◆ TASK INPUTS ◆
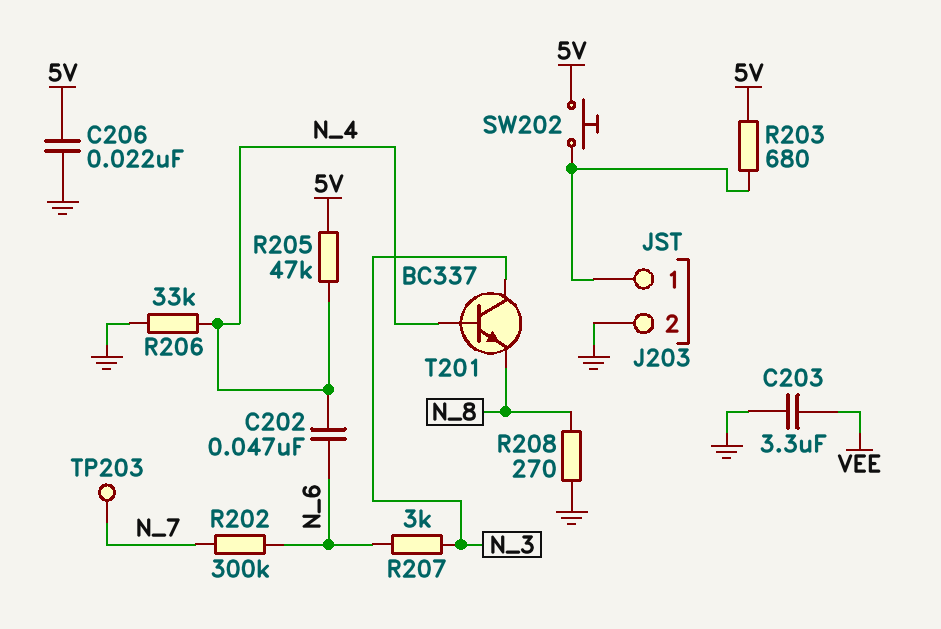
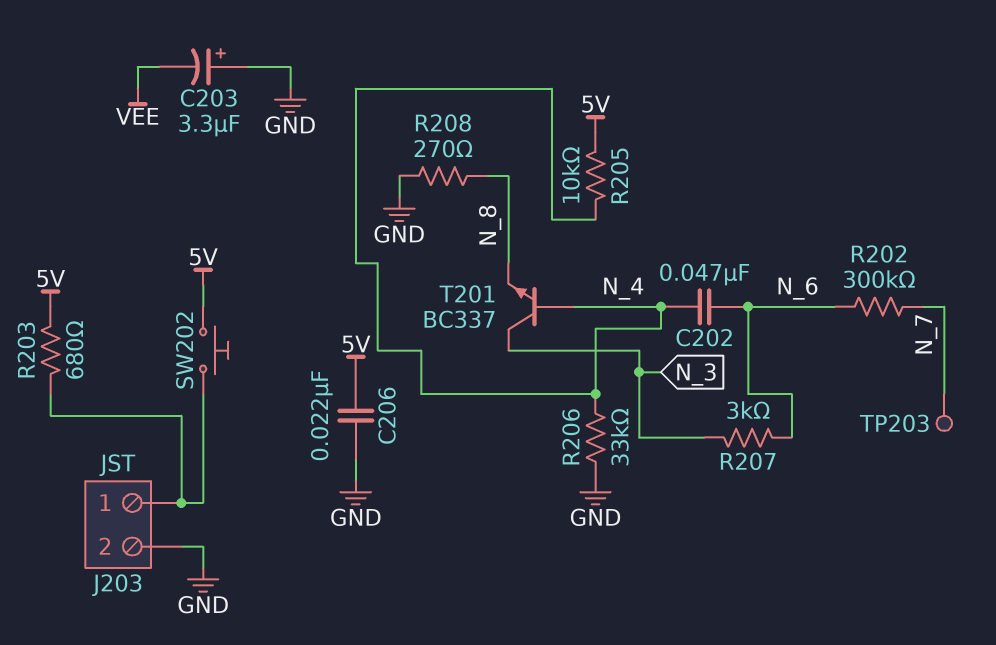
C203: 3.3uF (GND, VEE) -> 3.3uF (plus GND, minus VEE)
R205: 47k (5V, N_4) -> 10k (5V, N_4)

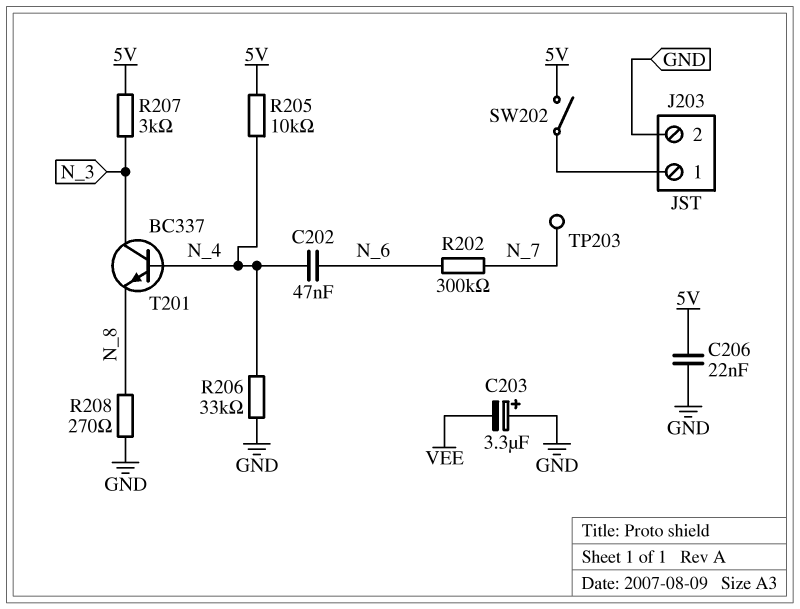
R203: 680 (5V, J203/1) -> none
R207: 3k (N_3, N_6) -> 3k (5V, N_3)
SW202: button (5V, J203/1) -> switch (5V, J203/1)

◆ WORK ORDER ◆
Retype the entries above word for word, minus any images.

◆ SOLUTION TO THIS EXERCISE ◆
C203: 3.3uF (GND, VEE) -> 3.3uF (plus GND, minus VEE)
R205: 47k (5V, N_4) -> 10k (5V, N_4)

R203: 680 (5V, J203/1) -> none
R207: 3k (N_3, N_6) -> 3k (5V, N_3)
SW202: button (5V, J203/1) -> switch (5V, J203/1)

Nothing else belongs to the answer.